SUPPLIED DATA section start

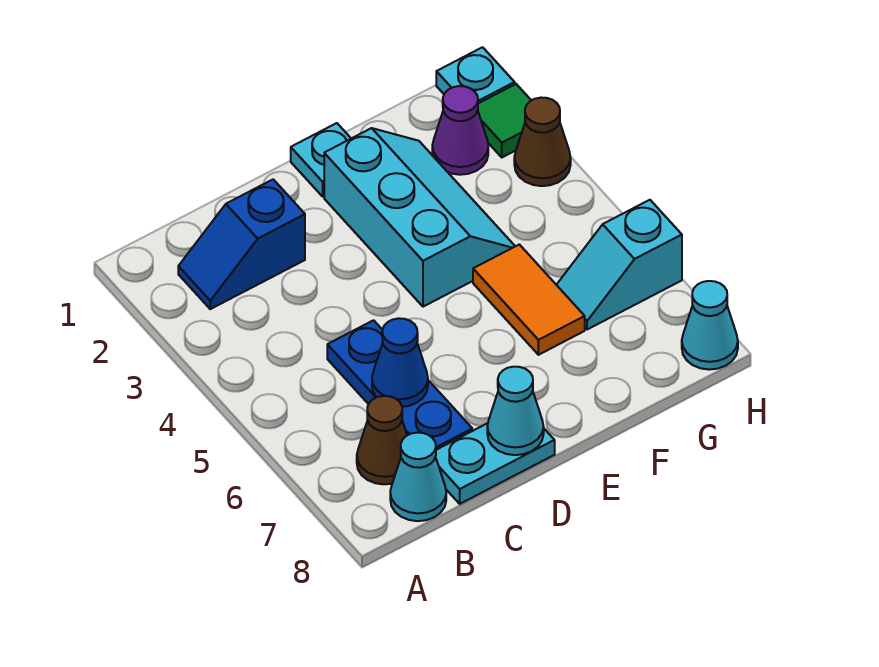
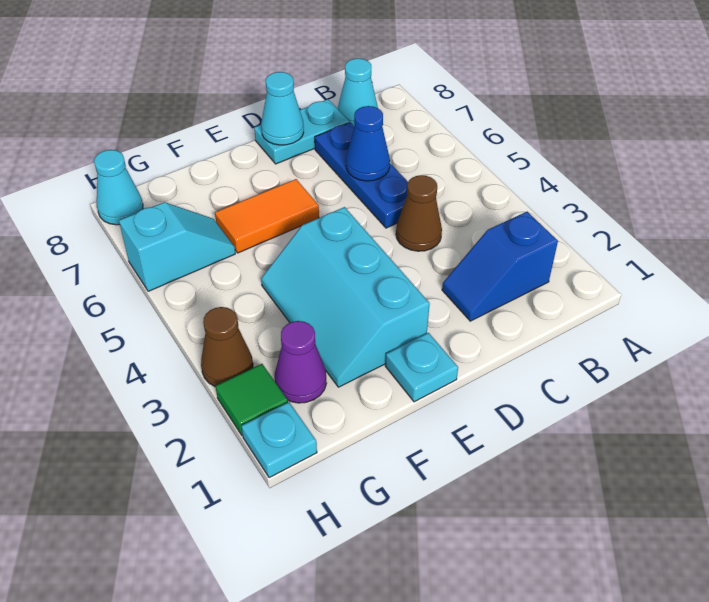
blue slope B2:C2 level 1 top C -> blue slope B2:C2 level 1 top B
brown cone B7 level 1 -> brown cone C4 level 1
orange tile F5:F6 level 1 -> orange tile E6:F6 level 1

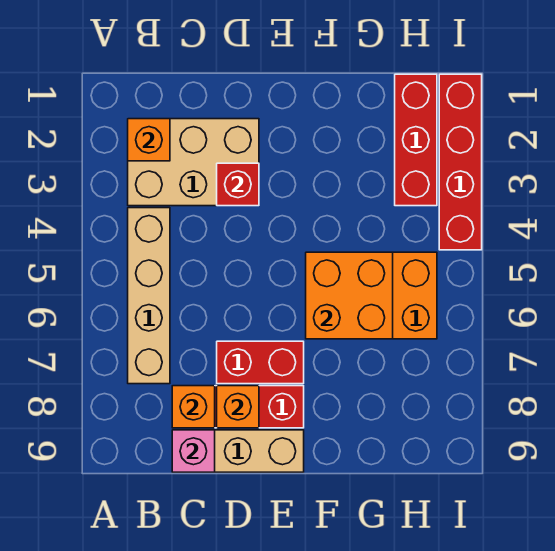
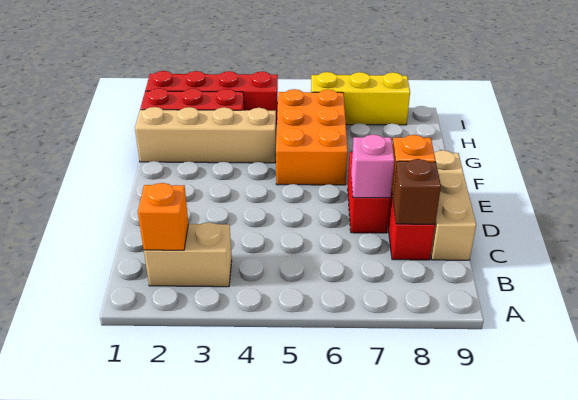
tan brick B2:D3 level 1 -> tan brick B2:B3 level 1
tan brick B4:B7 level 1 -> tan brick G1:G4 level 1
orange brick C8 level 2 -> brown brick C8 level 2
pink brick C9 level 2 -> pink brick D7 level 2
red brick D3 level 2 -> none
orange brick F5:G6 level 2 -> none
none -> yellow brick I6:I8 level 1

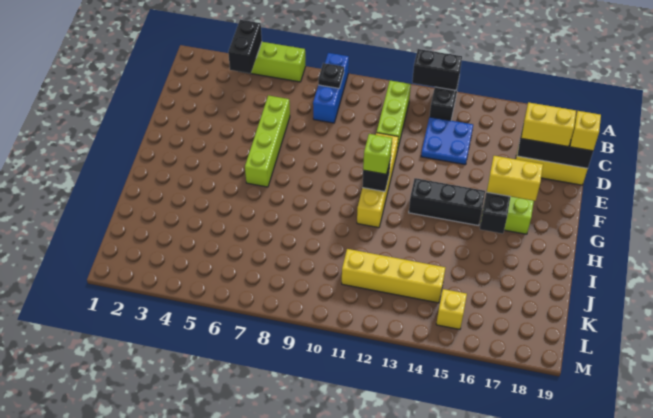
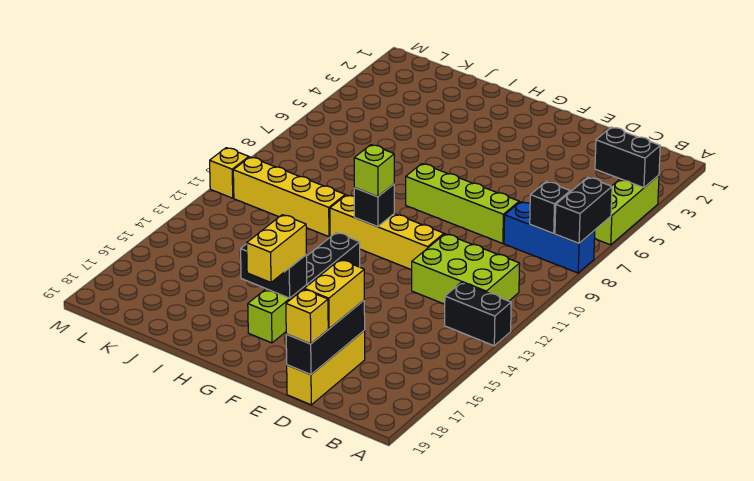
black brick A12:A13 level 2 -> black brick A7:A8 level 2
black plate B8 level 2 -> black brick B8 level 2
lime brick B11:D11 level 1 -> lime brick B11:D12 level 1
blue plate C13:D14 level 1 -> none
lime brick D6:G6 level 1 -> lime brick D8:G8 level 1
yellow brick K11:K14 level 1 -> yellow brick I11:L11 level 1
yellow brick L15 level 1 -> yellow brick M11 level 1

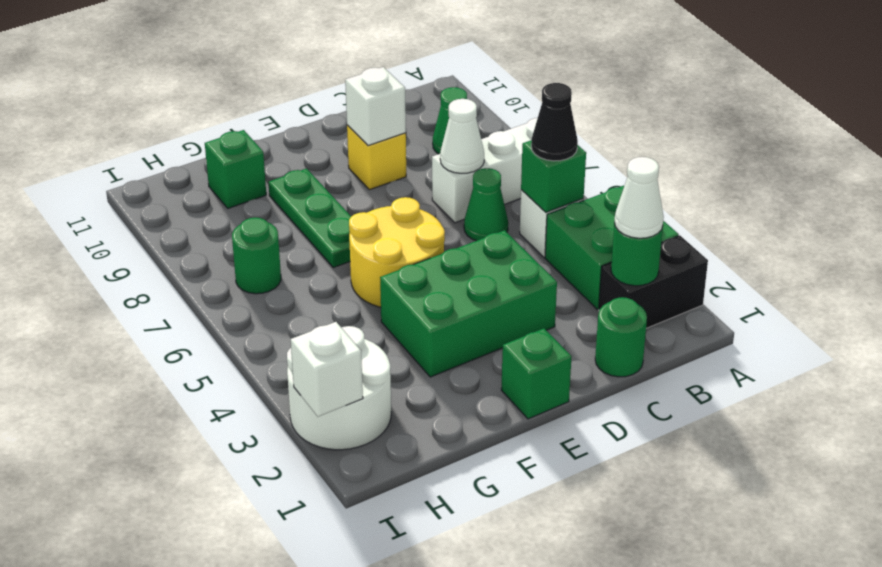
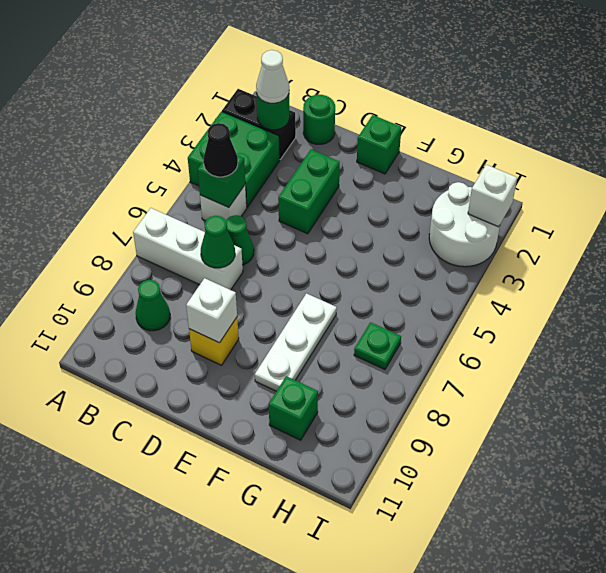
white cone C7 level 2 -> green cone C7 level 2
green brick D3:F4 level 1 -> green brick D3:D4 level 1
yellow round brick E5:F6 level 1 -> none
green plate F7:F9 level 1 -> white plate F7:F9 level 1
green round brick H7 level 1 -> green plate H7 level 1

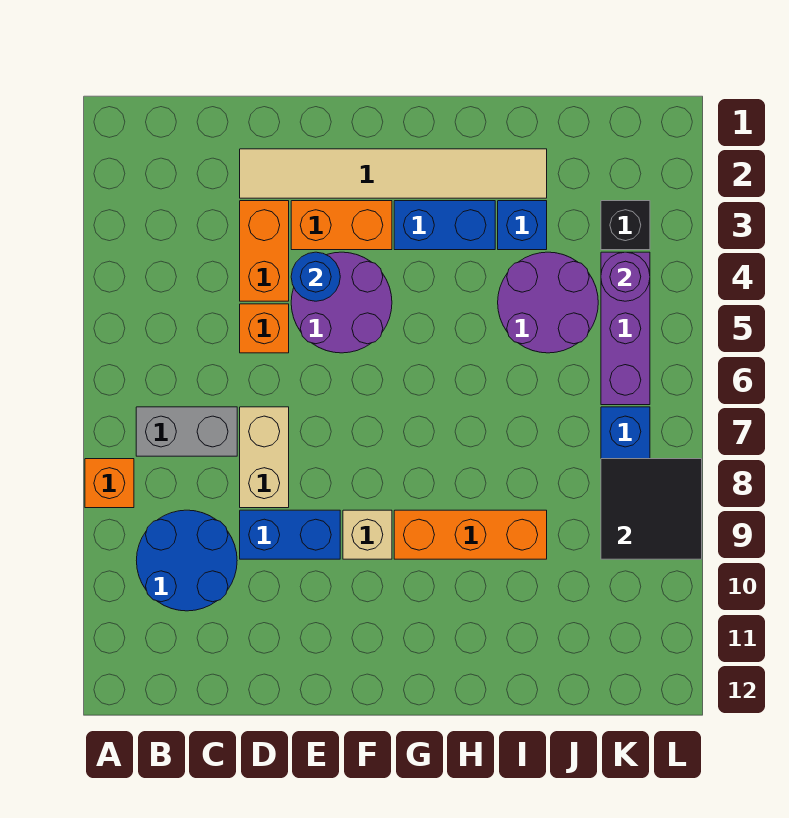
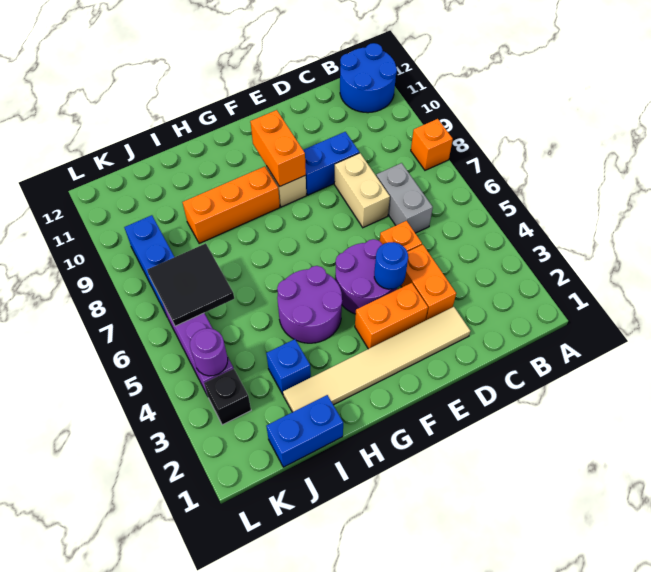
grey brick B7:C7 level 1 -> grey brick C6:C7 level 1
blue round brick B9:C10 level 1 -> blue round brick A11:B12 level 1
none -> orange brick F9:F10 level 2
blue brick G3:H3 level 1 -> blue brick I1:J1 level 1
purple round brick I4:J5 level 1 -> purple round brick G4:H5 level 1
black tile K8:L9 level 2 -> black tile J6:K7 level 2

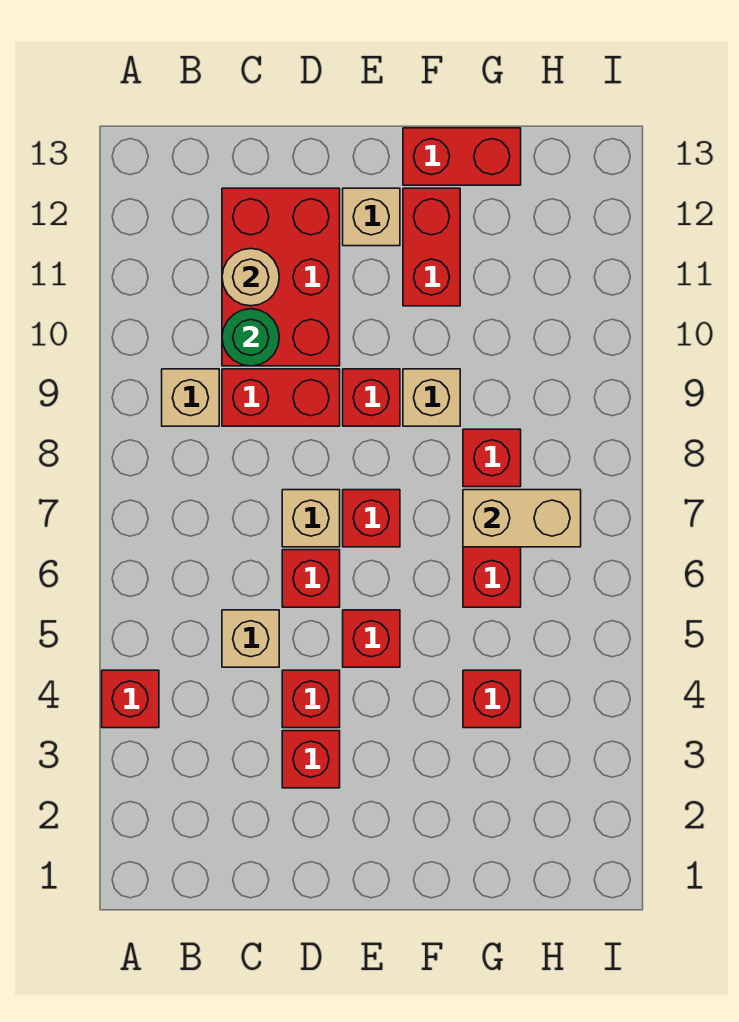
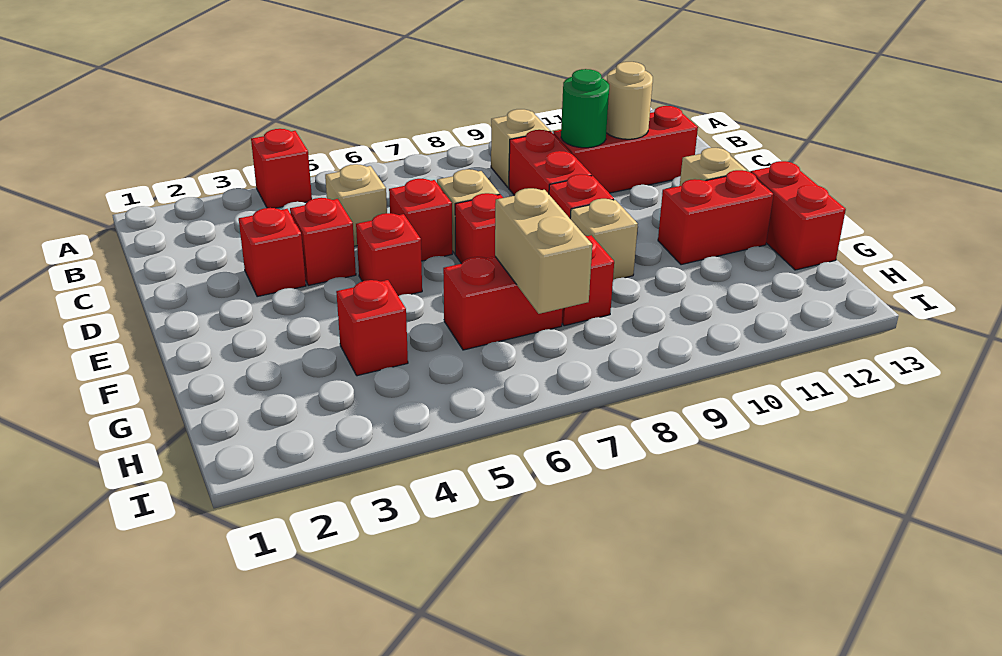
red brick C10:D12 level 1 -> red brick C10:C12 level 1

SUPPLIED DATA section end

**EXERCISE DETAILS**
Leave the images behind and write out every entry exactly.

**YOUR RESPONSE**
blue slope B2:C2 level 1 top C -> blue slope B2:C2 level 1 top B
brown cone B7 level 1 -> brown cone C4 level 1
orange tile F5:F6 level 1 -> orange tile E6:F6 level 1

tan brick B2:D3 level 1 -> tan brick B2:B3 level 1
tan brick B4:B7 level 1 -> tan brick G1:G4 level 1
orange brick C8 level 2 -> brown brick C8 level 2
pink brick C9 level 2 -> pink brick D7 level 2
red brick D3 level 2 -> none
orange brick F5:G6 level 2 -> none
none -> yellow brick I6:I8 level 1

black brick A12:A13 level 2 -> black brick A7:A8 level 2
black plate B8 level 2 -> black brick B8 level 2
lime brick B11:D11 level 1 -> lime brick B11:D12 level 1
blue plate C13:D14 level 1 -> none
lime brick D6:G6 level 1 -> lime brick D8:G8 level 1
yellow brick K11:K14 level 1 -> yellow brick I11:L11 level 1
yellow brick L15 level 1 -> yellow brick M11 level 1

white cone C7 level 2 -> green cone C7 level 2
green brick D3:F4 level 1 -> green brick D3:D4 level 1
yellow round brick E5:F6 level 1 -> none
green plate F7:F9 level 1 -> white plate F7:F9 level 1
green round brick H7 level 1 -> green plate H7 level 1

grey brick B7:C7 level 1 -> grey brick C6:C7 level 1
blue round brick B9:C10 level 1 -> blue round brick A11:B12 level 1
none -> orange brick F9:F10 level 2
blue brick G3:H3 level 1 -> blue brick I1:J1 level 1
purple round brick I4:J5 level 1 -> purple round brick G4:H5 level 1
black tile K8:L9 level 2 -> black tile J6:K7 level 2

red brick C10:D12 level 1 -> red brick C10:C12 level 1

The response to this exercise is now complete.